[Task data Boundary: Start]

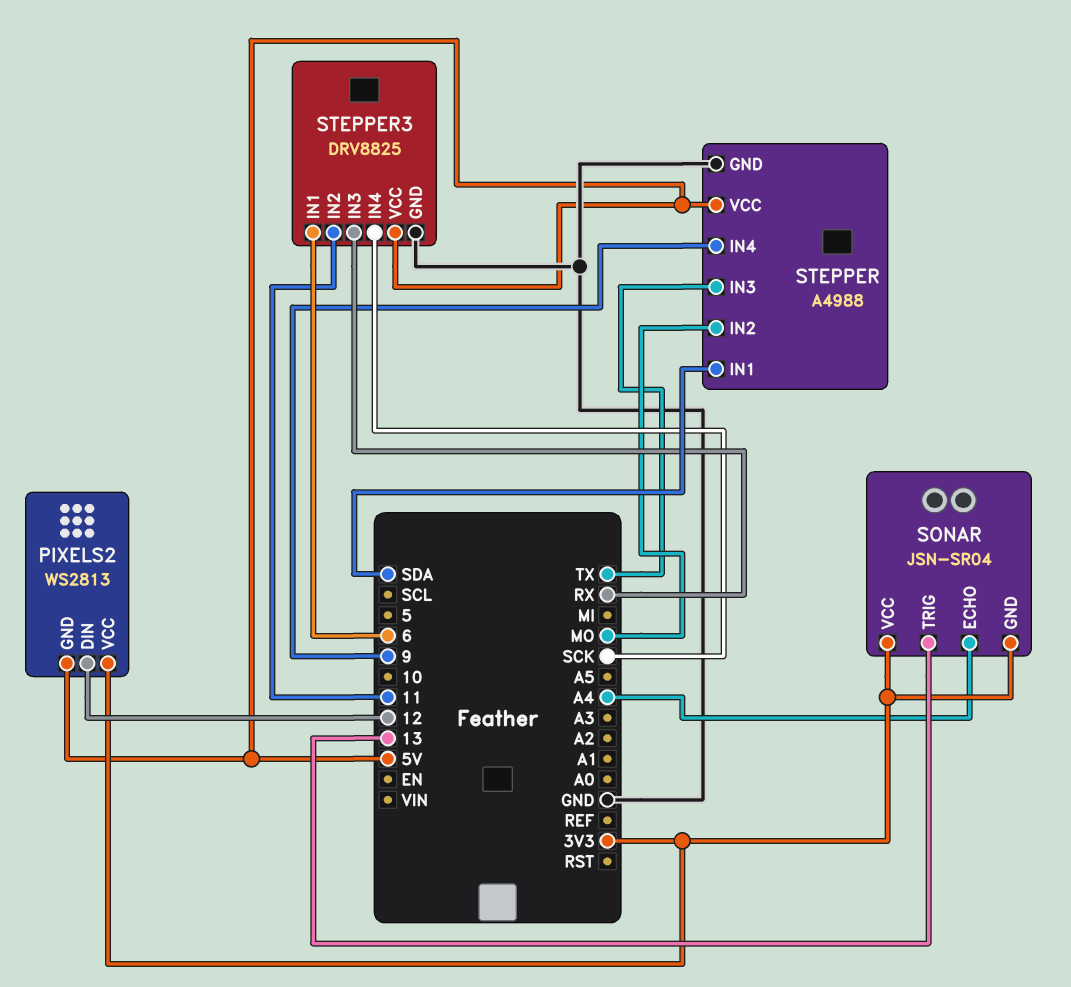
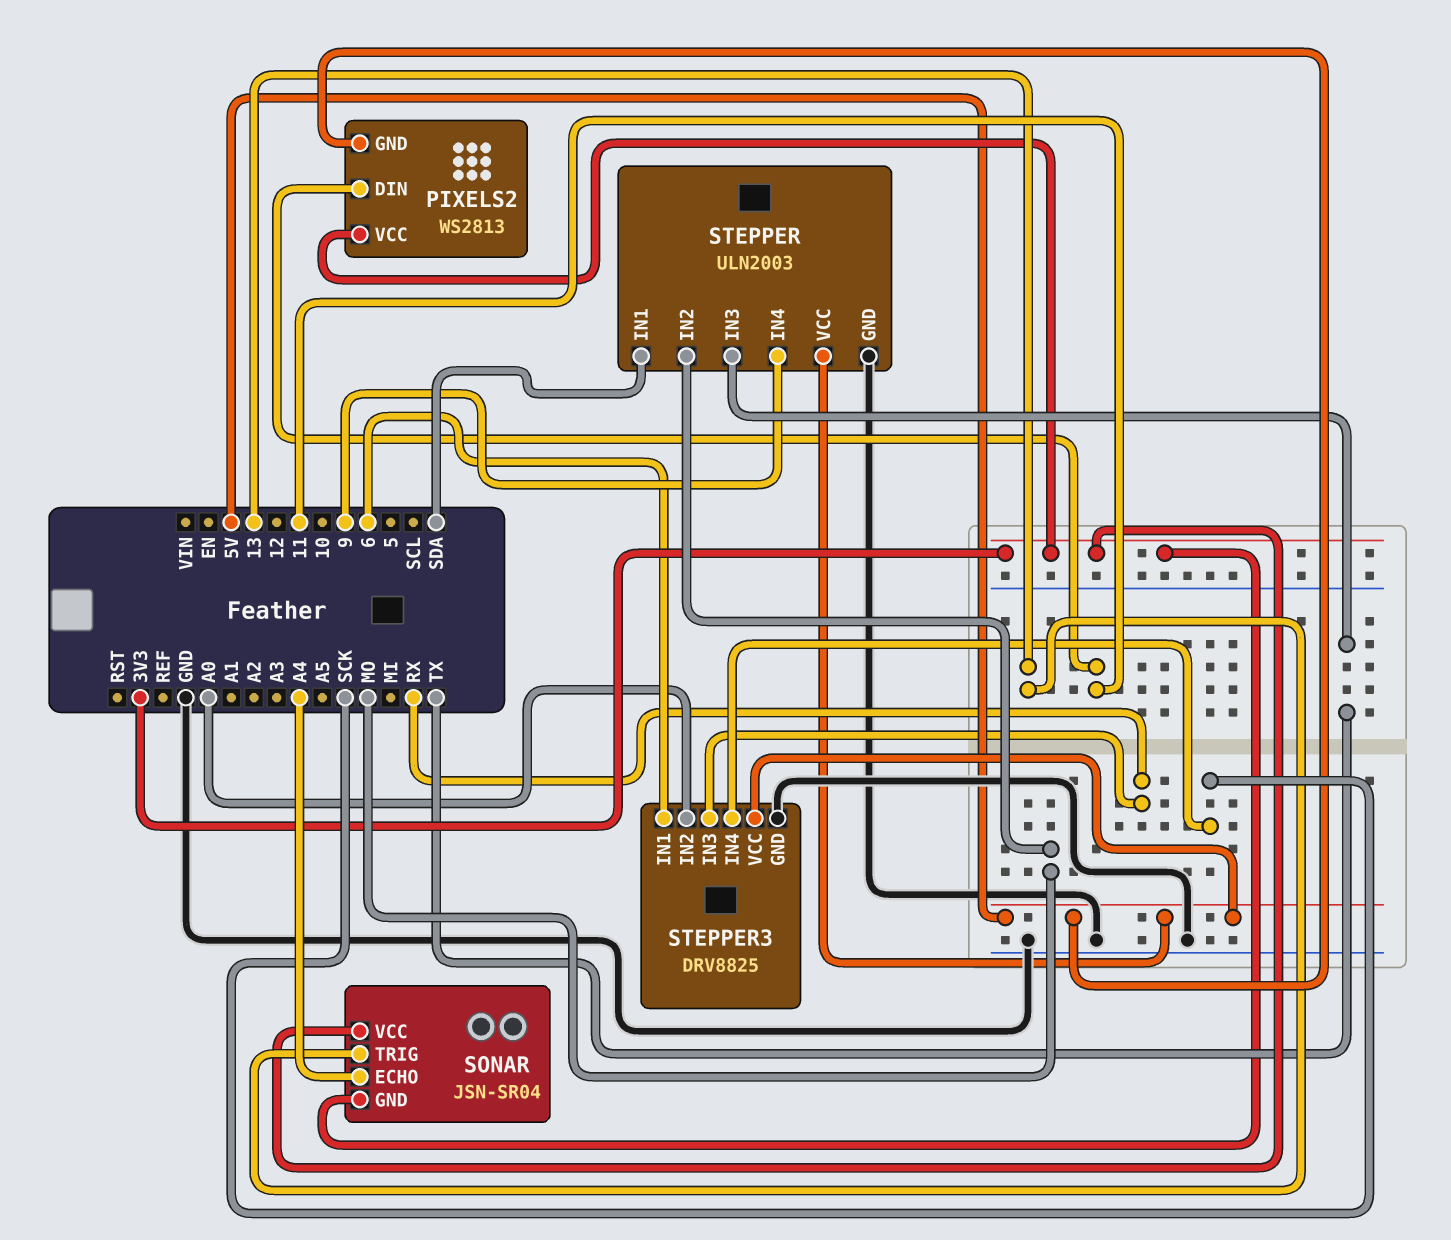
PIXELS2 pin DIN: 12 -> 11
STEPPER: A4988 -> ULN2003
STEPPER3 pin IN2: 11 -> A0

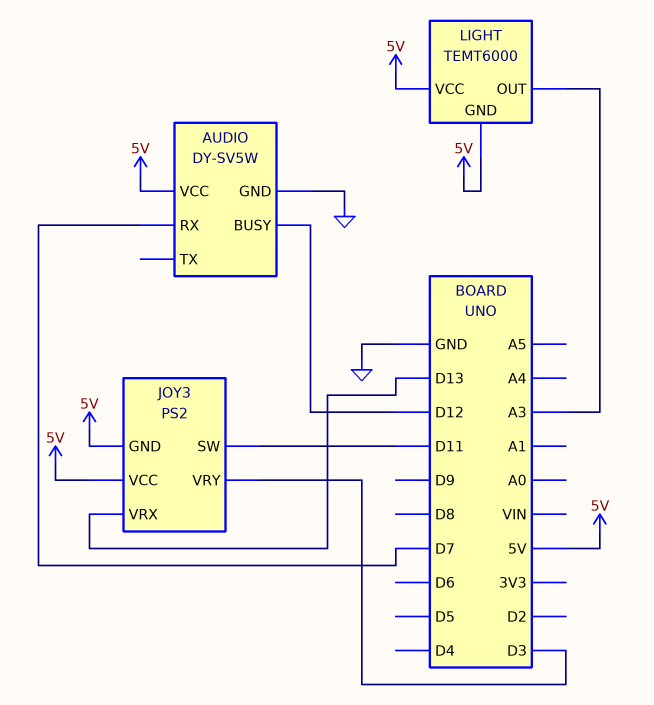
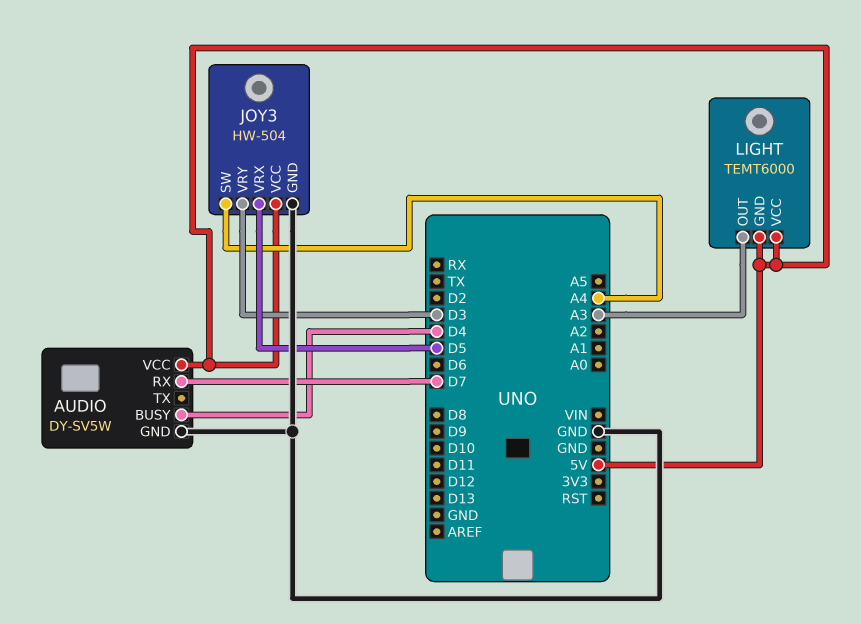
AUDIO pin BUSY: D12 -> D4
JOY3: PS2 -> HW-504
JOY3 pin GND: 5V -> GND
JOY3 pin SW: D11 -> A4
JOY3 pin VRX: D13 -> D5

[Task data Boundary: End]

* **Exercise description**:
An exact copy of the material above is required, free of any pictures.

* **Result for this task**:
PIXELS2 pin DIN: 12 -> 11
STEPPER: A4988 -> ULN2003
STEPPER3 pin IN2: 11 -> A0

AUDIO pin BUSY: D12 -> D4
JOY3: PS2 -> HW-504
JOY3 pin GND: 5V -> GND
JOY3 pin SW: D11 -> A4
JOY3 pin VRX: D13 -> D5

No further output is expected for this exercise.